Each record is to be transcribed exactly.

(Beginning of Given records)

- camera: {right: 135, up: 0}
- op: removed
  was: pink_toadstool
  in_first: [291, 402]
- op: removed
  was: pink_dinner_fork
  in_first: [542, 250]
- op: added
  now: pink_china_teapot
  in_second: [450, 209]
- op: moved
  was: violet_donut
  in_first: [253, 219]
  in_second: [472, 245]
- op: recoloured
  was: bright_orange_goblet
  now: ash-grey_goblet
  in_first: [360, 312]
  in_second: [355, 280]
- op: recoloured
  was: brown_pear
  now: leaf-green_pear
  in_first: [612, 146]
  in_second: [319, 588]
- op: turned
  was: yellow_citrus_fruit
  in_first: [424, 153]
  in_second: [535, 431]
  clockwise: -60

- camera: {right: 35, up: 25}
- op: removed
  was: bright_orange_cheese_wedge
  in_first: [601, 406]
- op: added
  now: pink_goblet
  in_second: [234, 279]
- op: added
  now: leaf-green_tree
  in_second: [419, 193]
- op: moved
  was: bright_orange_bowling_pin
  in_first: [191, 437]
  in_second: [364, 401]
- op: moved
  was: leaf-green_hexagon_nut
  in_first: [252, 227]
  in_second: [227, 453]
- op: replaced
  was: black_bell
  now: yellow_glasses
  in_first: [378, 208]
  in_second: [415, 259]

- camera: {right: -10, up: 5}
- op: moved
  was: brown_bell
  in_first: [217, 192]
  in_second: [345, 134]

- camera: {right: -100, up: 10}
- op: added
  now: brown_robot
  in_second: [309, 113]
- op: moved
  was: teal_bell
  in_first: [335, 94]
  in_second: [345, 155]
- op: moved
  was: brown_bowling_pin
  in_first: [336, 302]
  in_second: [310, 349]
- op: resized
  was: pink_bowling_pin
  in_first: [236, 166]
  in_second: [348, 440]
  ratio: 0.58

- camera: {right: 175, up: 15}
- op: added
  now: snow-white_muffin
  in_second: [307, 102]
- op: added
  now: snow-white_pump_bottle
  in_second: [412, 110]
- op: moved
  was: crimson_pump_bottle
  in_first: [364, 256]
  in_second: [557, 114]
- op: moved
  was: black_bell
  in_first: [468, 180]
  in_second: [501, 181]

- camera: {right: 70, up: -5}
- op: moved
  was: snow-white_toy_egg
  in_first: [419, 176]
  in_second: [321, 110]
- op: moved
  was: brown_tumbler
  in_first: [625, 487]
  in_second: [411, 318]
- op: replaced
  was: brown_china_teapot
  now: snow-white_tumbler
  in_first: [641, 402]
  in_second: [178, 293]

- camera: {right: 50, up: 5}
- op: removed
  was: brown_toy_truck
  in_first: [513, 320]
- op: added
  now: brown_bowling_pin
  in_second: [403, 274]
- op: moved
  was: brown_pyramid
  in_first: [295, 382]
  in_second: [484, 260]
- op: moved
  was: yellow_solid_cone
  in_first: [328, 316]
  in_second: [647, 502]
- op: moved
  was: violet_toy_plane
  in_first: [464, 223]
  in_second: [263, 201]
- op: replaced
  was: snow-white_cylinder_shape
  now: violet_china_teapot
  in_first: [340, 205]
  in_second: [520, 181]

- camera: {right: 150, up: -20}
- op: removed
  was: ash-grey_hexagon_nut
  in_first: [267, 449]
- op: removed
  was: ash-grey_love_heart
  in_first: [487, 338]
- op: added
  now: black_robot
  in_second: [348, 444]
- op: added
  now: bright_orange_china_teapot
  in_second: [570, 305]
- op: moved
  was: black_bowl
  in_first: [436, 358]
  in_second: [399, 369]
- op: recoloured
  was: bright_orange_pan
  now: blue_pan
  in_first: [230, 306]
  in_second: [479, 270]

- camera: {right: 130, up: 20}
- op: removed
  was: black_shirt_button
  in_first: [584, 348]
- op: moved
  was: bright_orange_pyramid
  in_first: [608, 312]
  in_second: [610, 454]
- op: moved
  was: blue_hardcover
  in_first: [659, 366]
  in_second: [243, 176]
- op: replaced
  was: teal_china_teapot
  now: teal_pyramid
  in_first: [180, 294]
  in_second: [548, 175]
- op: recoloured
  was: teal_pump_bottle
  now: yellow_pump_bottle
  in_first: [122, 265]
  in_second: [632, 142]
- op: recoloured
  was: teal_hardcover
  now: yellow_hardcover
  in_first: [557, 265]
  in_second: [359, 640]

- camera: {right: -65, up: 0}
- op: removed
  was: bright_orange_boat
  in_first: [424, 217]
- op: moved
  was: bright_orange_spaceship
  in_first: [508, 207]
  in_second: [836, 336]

(End of Given records)

### Response area:
- camera: {right: 135, up: 0}
- op: removed
  was: pink_toadstool
  in_first: [291, 402]
- op: removed
  was: pink_dinner_fork
  in_first: [542, 250]
- op: added
  now: pink_china_teapot
  in_second: [450, 209]
- op: moved
  was: violet_donut
  in_first: [253, 219]
  in_second: [472, 245]
- op: recoloured
  was: bright_orange_goblet
  now: ash-grey_goblet
  in_first: [360, 312]
  in_second: [355, 280]
- op: recoloured
  was: brown_pear
  now: leaf-green_pear
  in_first: [612, 146]
  in_second: [319, 588]
- op: turned
  was: yellow_citrus_fruit
  in_first: [424, 153]
  in_second: [535, 431]
  clockwise: -60

- camera: {right: 35, up: 25}
- op: removed
  was: bright_orange_cheese_wedge
  in_first: [601, 406]
- op: added
  now: pink_goblet
  in_second: [234, 279]
- op: added
  now: leaf-green_tree
  in_second: [419, 193]
- op: moved
  was: bright_orange_bowling_pin
  in_first: [191, 437]
  in_second: [364, 401]
- op: moved
  was: leaf-green_hexagon_nut
  in_first: [252, 227]
  in_second: [227, 453]
- op: replaced
  was: black_bell
  now: yellow_glasses
  in_first: [378, 208]
  in_second: [415, 259]

- camera: {right: -10, up: 5}
- op: moved
  was: brown_bell
  in_first: [217, 192]
  in_second: [345, 134]

- camera: {right: -100, up: 10}
- op: added
  now: brown_robot
  in_second: [309, 113]
- op: moved
  was: teal_bell
  in_first: [335, 94]
  in_second: [345, 155]
- op: moved
  was: brown_bowling_pin
  in_first: [336, 302]
  in_second: [310, 349]
- op: resized
  was: pink_bowling_pin
  in_first: [236, 166]
  in_second: [348, 440]
  ratio: 0.58

- camera: {right: 175, up: 15}
- op: added
  now: snow-white_muffin
  in_second: [307, 102]
- op: added
  now: snow-white_pump_bottle
  in_second: [412, 110]
- op: moved
  was: crimson_pump_bottle
  in_first: [364, 256]
  in_second: [557, 114]
- op: moved
  was: black_bell
  in_first: [468, 180]
  in_second: [501, 181]

- camera: {right: 70, up: -5}
- op: moved
  was: snow-white_toy_egg
  in_first: [419, 176]
  in_second: [321, 110]
- op: moved
  was: brown_tumbler
  in_first: [625, 487]
  in_second: [411, 318]
- op: replaced
  was: brown_china_teapot
  now: snow-white_tumbler
  in_first: [641, 402]
  in_second: [178, 293]

- camera: {right: 50, up: 5}
- op: removed
  was: brown_toy_truck
  in_first: [513, 320]
- op: added
  now: brown_bowling_pin
  in_second: [403, 274]
- op: moved
  was: brown_pyramid
  in_first: [295, 382]
  in_second: [484, 260]
- op: moved
  was: yellow_solid_cone
  in_first: [328, 316]
  in_second: [647, 502]
- op: moved
  was: violet_toy_plane
  in_first: [464, 223]
  in_second: [263, 201]
- op: replaced
  was: snow-white_cylinder_shape
  now: violet_china_teapot
  in_first: [340, 205]
  in_second: [520, 181]

- camera: {right: 150, up: -20}
- op: removed
  was: ash-grey_hexagon_nut
  in_first: [267, 449]
- op: removed
  was: ash-grey_love_heart
  in_first: [487, 338]
- op: added
  now: black_robot
  in_second: [348, 444]
- op: added
  now: bright_orange_china_teapot
  in_second: [570, 305]
- op: moved
  was: black_bowl
  in_first: [436, 358]
  in_second: [399, 369]
- op: recoloured
  was: bright_orange_pan
  now: blue_pan
  in_first: [230, 306]
  in_second: [479, 270]

- camera: {right: 130, up: 20}
- op: removed
  was: black_shirt_button
  in_first: [584, 348]
- op: moved
  was: bright_orange_pyramid
  in_first: [608, 312]
  in_second: [610, 454]
- op: moved
  was: blue_hardcover
  in_first: [659, 366]
  in_second: [243, 176]
- op: replaced
  was: teal_china_teapot
  now: teal_pyramid
  in_first: [180, 294]
  in_second: [548, 175]
- op: recoloured
  was: teal_pump_bottle
  now: yellow_pump_bottle
  in_first: [122, 265]
  in_second: [632, 142]
- op: recoloured
  was: teal_hardcover
  now: yellow_hardcover
  in_first: [557, 265]
  in_second: [359, 640]

- camera: {right: -65, up: 0}
- op: removed
  was: bright_orange_boat
  in_first: [424, 217]
- op: moved
  was: bright_orange_spaceship
  in_first: [508, 207]
  in_second: [836, 336]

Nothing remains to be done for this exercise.